• **What needs to be done**:
Copy each line of the data below exactly, leaving out pictures.

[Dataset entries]

========================

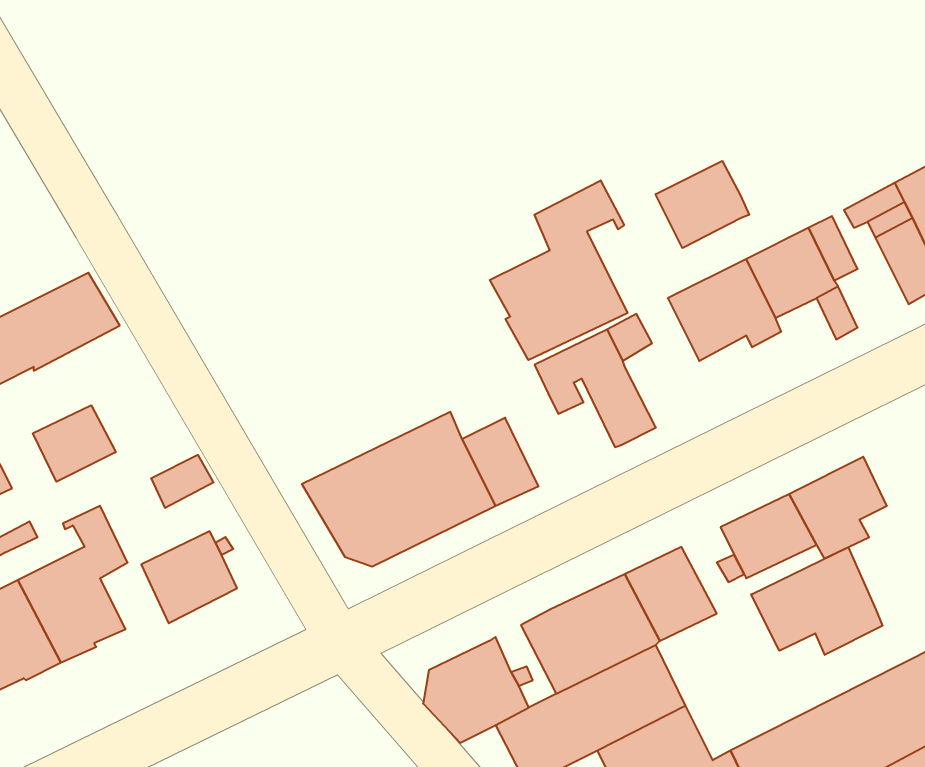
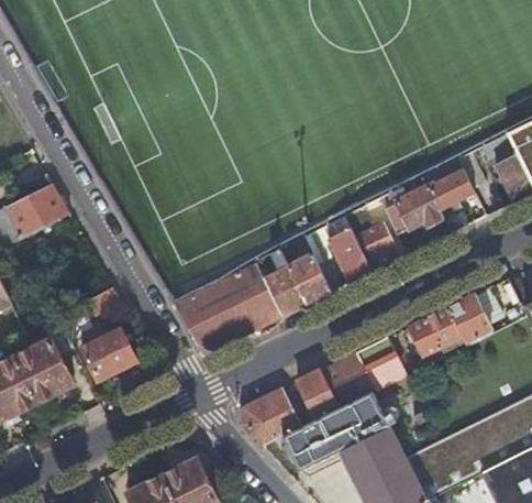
building: [656,161,749,248] -> none
building: [490,180,628,360] -> none
building: none -> [355,223,394,271]
building: none -> [288,252,332,304]
building: [33,405,116,482] -> none
building: [751,547,883,655] -> none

========================

• **Output of the exercise**:
building: [656,161,749,248] -> none
building: [490,180,628,360] -> none
building: none -> [355,223,394,271]
building: none -> [288,252,332,304]
building: [33,405,116,482] -> none
building: [751,547,883,655] -> none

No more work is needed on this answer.